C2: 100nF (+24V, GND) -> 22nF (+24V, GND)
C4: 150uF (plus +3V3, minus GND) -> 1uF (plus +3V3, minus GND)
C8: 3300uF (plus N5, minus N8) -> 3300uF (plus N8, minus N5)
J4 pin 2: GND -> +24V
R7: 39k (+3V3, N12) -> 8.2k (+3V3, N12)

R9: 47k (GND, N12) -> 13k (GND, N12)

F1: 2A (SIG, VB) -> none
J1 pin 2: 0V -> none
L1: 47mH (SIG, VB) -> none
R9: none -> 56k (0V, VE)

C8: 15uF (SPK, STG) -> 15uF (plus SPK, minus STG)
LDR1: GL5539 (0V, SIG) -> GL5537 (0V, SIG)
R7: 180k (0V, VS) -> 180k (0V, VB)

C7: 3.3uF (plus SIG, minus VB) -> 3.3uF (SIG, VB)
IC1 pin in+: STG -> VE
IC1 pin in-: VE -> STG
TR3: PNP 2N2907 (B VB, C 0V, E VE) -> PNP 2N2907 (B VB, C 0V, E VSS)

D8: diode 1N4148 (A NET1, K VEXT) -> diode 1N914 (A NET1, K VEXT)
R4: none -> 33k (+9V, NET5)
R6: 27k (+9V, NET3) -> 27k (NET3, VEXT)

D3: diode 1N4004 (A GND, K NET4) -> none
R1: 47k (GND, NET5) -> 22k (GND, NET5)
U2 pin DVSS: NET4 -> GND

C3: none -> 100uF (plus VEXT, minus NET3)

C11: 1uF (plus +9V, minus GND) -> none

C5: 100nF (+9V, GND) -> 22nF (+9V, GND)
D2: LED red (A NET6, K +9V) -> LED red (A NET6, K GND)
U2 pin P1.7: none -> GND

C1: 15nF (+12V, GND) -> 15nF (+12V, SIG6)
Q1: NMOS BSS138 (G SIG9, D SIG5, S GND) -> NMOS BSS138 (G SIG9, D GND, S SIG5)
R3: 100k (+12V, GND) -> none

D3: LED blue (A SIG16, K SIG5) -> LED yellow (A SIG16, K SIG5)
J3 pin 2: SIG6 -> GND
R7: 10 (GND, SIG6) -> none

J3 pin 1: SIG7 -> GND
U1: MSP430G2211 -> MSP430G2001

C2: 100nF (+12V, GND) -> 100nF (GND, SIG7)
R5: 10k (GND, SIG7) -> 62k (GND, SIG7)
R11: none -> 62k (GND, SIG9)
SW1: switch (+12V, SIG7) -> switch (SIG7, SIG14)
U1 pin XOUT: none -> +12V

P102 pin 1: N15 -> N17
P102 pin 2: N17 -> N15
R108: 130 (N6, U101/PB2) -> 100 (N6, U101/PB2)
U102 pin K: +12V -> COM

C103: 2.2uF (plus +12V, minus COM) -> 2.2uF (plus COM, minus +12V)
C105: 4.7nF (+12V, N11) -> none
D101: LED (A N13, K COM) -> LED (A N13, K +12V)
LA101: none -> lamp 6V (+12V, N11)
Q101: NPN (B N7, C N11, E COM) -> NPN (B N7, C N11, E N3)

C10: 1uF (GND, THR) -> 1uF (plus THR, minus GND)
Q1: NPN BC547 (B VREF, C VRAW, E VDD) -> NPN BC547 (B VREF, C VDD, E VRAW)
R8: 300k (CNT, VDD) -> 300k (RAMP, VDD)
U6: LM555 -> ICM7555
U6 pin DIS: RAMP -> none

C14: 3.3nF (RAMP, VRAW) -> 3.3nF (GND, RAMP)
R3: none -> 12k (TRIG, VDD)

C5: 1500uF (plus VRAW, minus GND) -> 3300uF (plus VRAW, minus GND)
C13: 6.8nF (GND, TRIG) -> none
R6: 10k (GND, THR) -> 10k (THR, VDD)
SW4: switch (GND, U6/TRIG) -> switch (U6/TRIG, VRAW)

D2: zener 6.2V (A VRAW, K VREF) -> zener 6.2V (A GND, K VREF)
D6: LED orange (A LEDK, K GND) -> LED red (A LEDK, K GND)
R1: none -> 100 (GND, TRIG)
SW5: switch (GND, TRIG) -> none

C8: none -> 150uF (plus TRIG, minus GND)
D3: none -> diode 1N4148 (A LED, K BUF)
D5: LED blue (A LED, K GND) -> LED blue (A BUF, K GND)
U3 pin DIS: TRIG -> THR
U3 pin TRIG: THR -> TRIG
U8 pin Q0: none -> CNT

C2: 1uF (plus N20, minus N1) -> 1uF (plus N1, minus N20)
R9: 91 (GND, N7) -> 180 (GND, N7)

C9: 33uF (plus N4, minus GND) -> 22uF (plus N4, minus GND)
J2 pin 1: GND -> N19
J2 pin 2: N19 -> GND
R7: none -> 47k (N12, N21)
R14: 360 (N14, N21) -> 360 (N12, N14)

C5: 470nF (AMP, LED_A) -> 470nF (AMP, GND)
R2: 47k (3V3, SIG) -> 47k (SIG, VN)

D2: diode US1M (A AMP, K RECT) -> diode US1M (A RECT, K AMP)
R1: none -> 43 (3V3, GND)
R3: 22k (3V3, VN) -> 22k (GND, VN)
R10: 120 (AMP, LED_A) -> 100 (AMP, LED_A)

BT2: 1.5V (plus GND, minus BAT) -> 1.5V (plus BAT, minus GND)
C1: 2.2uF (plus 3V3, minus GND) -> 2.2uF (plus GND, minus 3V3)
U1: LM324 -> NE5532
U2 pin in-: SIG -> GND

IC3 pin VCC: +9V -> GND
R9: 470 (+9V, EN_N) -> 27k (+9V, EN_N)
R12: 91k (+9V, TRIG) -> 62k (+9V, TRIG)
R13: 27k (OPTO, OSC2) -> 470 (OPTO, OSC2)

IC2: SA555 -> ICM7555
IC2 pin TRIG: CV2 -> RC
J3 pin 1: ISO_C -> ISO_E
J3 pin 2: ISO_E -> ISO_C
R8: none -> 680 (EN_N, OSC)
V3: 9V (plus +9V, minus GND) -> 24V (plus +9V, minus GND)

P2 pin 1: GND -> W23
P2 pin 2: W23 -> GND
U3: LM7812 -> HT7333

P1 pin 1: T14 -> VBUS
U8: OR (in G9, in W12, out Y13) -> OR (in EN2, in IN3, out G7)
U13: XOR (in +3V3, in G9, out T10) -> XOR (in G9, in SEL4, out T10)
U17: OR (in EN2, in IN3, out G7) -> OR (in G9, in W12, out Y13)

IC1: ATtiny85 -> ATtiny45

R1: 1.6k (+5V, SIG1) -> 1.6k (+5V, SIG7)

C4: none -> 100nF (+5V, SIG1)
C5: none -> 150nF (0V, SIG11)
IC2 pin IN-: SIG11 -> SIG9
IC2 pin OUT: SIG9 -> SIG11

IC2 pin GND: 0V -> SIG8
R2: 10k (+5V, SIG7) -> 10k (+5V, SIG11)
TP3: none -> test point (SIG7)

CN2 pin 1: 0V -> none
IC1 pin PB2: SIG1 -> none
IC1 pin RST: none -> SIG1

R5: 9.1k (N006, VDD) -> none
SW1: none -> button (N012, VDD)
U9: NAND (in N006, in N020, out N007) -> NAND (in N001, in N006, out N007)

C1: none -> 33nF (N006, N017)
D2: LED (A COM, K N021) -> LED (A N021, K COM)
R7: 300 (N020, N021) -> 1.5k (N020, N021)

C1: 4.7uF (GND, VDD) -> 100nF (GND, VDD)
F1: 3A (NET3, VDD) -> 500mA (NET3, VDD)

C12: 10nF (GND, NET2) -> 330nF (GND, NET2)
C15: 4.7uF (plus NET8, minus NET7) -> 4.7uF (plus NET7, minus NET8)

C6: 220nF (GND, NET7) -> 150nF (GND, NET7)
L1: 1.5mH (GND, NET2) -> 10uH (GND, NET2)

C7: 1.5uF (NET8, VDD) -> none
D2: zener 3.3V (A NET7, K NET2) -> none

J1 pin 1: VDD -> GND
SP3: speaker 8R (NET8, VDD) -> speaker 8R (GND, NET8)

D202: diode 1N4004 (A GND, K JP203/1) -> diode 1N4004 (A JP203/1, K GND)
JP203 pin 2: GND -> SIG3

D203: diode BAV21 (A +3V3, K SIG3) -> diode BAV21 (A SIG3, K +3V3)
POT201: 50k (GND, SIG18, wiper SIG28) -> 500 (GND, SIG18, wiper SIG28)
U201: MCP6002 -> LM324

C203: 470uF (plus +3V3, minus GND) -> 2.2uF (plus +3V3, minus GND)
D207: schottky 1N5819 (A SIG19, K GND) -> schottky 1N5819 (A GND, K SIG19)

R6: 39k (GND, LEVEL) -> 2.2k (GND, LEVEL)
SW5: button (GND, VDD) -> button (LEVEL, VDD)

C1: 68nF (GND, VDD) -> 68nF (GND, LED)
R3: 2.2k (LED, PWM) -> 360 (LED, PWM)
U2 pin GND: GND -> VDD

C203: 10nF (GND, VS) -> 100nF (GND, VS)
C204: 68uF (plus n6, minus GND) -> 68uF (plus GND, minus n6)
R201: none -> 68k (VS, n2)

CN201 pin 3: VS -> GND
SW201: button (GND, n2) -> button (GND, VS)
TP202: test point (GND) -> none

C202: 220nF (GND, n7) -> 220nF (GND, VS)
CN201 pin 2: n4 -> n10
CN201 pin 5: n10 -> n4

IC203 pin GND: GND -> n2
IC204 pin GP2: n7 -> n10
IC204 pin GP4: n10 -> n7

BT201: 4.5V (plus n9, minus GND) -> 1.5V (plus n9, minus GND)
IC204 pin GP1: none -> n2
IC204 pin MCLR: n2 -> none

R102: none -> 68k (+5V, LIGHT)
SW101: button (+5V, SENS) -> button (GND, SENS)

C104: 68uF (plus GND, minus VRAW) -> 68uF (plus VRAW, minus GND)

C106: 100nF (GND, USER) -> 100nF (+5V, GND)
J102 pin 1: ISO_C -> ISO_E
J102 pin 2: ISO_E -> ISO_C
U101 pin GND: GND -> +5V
□ □ □ □ □ □ □
Each line with "RAMP" in it must be identified and copied from the material.

R8: 300k (CNT, VDD) -> 300k (RAMP, VDD)
U6 pin DIS: RAMP -> none
C14: 3.3nF (RAMP, VRAW) -> 3.3nF (GND, RAMP)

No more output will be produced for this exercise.